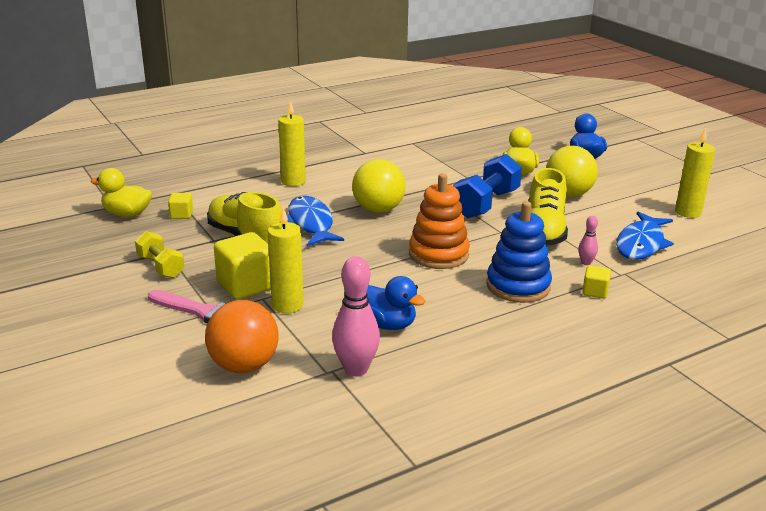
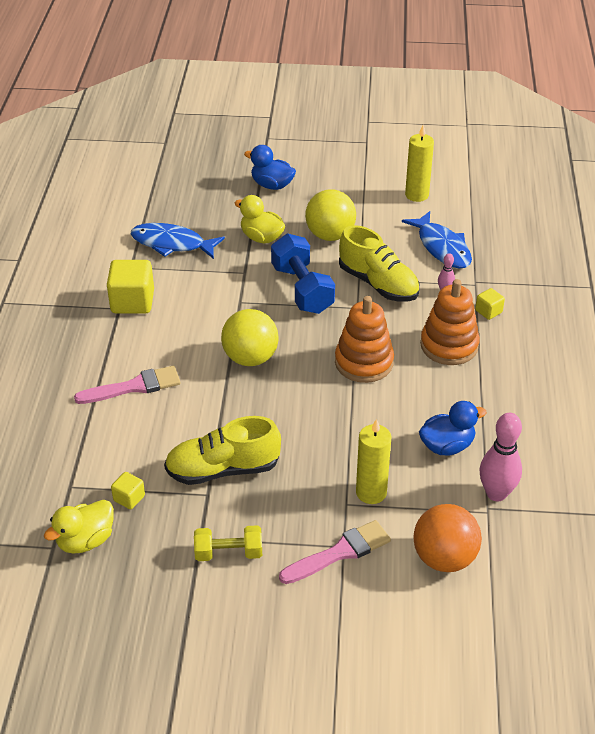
camera: 55 degrees left, 15 degrees up
(246, 285) = (315, 505): yellow cube -> yellow cube (132, 302)
(293, 181) = (134, 387): yellow candle -> pink brush
(311, 223) = (236, 413): blue fish -> blue fish (172, 244)
(518, 286) = (449, 345): blue stacking toy -> orange stacking toy

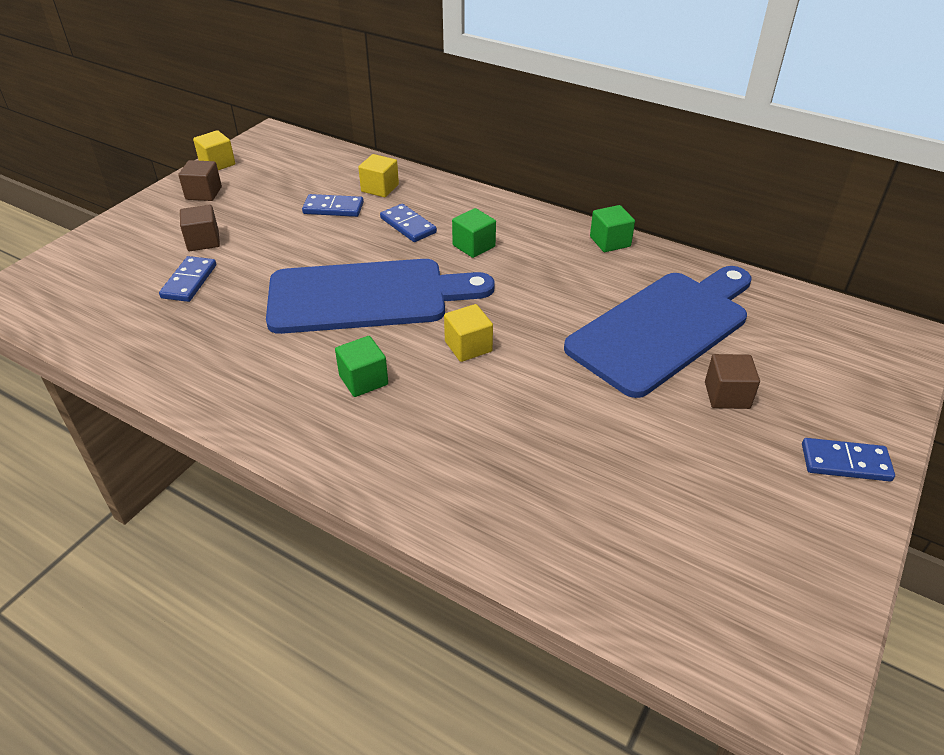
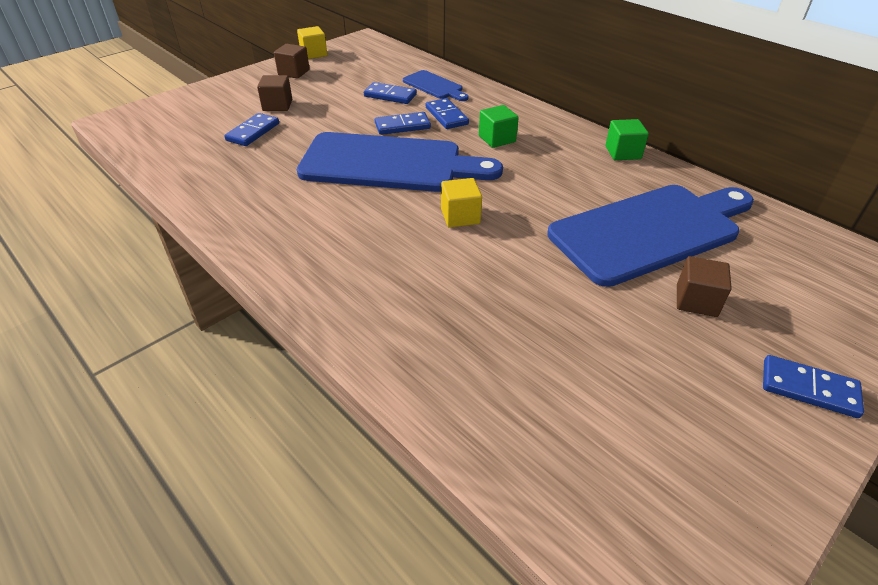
camera: 15 degrees right, 0 degrees up
(363, 246) = (402, 126): none -> blue domino
(363, 380) = (358, 227): green cube -> none
(380, 188) = (434, 86): yellow cube -> blue cutting board

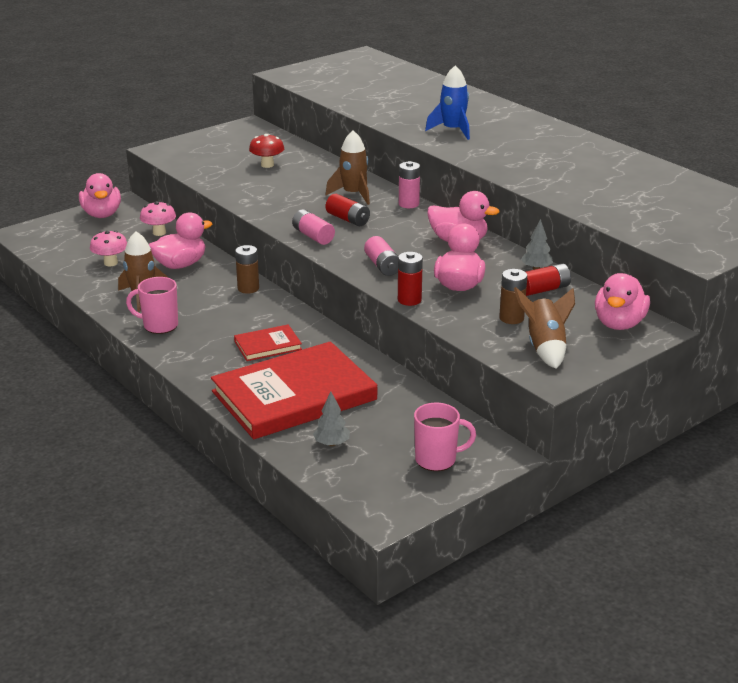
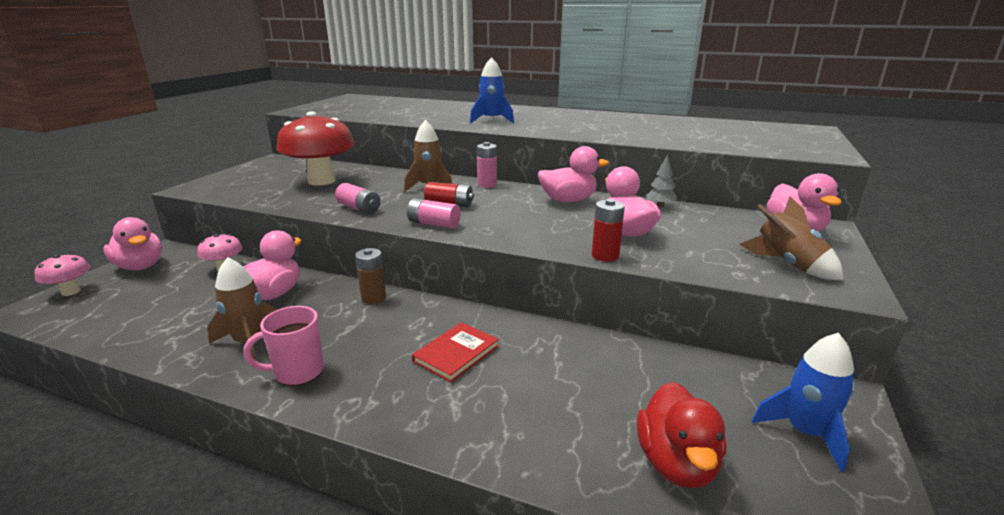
camera: 30 degrees left, 5 degrees down
(110, 263) = (180, 313): pink mushroom -> pink mushroom (71, 291)
(267, 165) = (322, 181): red mushroom -> red mushroom, size x2.09
(294, 395) = (554, 409): red book -> none
(331, 443) = (676, 463): grey tree -> red duck
(382, 266) = (534, 233): pink battery -> pink battery (359, 208)
(437, 460) = (805, 432): pink mug -> blue rocket
(511, 318) = (714, 247): brown battery -> none
(544, 289) = (694, 219): red battery -> none

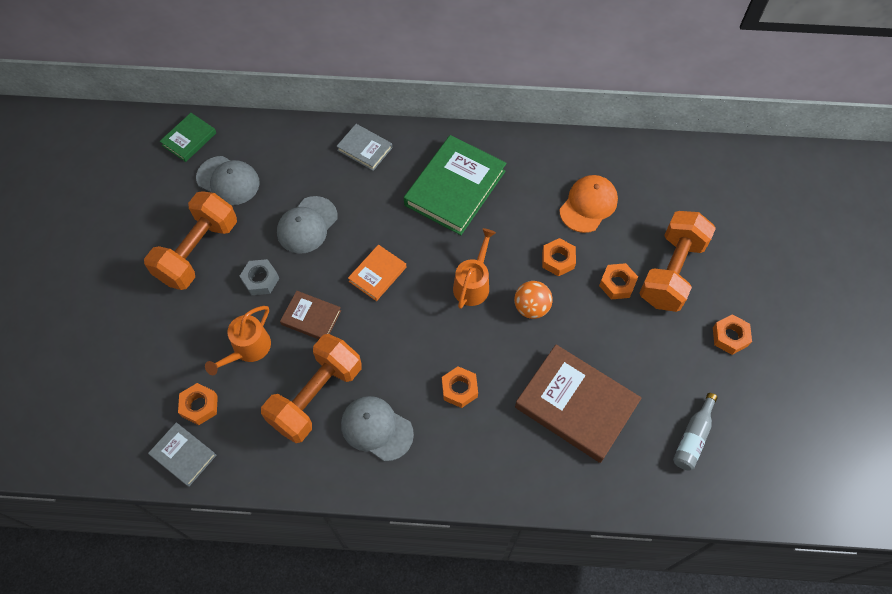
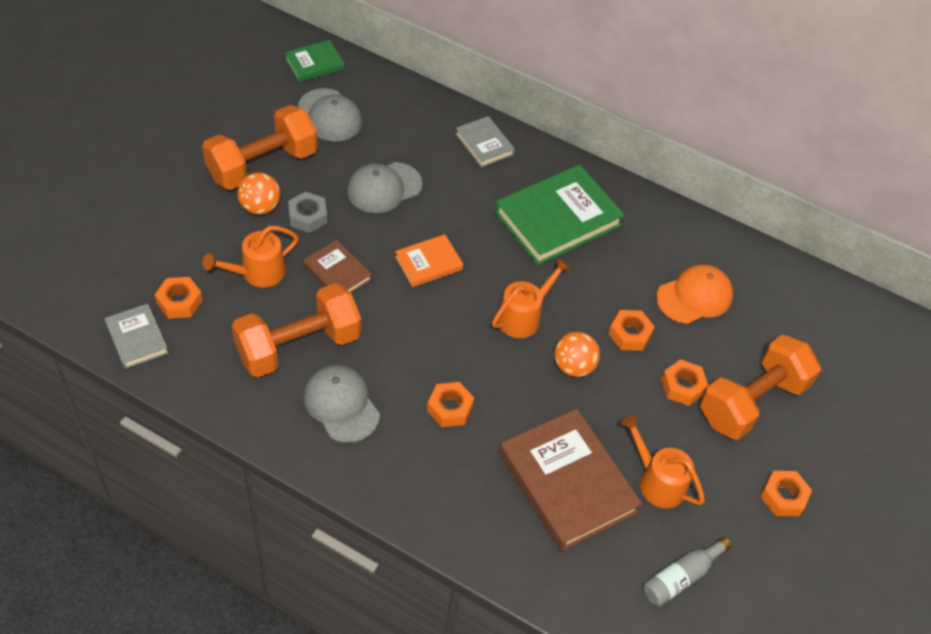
camera: 20 degrees right, 10 degrees down
(217, 290) = (260, 207): none -> orange ball
(638, 370) = (657, 481): none -> orange watering can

▬▬▬▬▬▬▬▬▬▬

» **YOUR ASSIGNMENT**
Each line above that falls between the line with "(518, 286) = (449, 345): blue" and the line with "(437, 460) = (805, 432): pink" should be printed exactly, together with those two lines, but the pictures should not.

» **WRITTEN ANSWER**
(518, 286) = (449, 345): blue stacking toy -> orange stacking toy

camera: 15 degrees right, 0 degrees up
(363, 246) = (402, 126): none -> blue domino
(363, 380) = (358, 227): green cube -> none
(380, 188) = (434, 86): yellow cube -> blue cutting board

camera: 30 degrees left, 5 degrees down
(110, 263) = (180, 313): pink mushroom -> pink mushroom (71, 291)
(267, 165) = (322, 181): red mushroom -> red mushroom, size x2.09
(294, 395) = (554, 409): red book -> none
(331, 443) = (676, 463): grey tree -> red duck
(382, 266) = (534, 233): pink battery -> pink battery (359, 208)
(437, 460) = (805, 432): pink mug -> blue rocket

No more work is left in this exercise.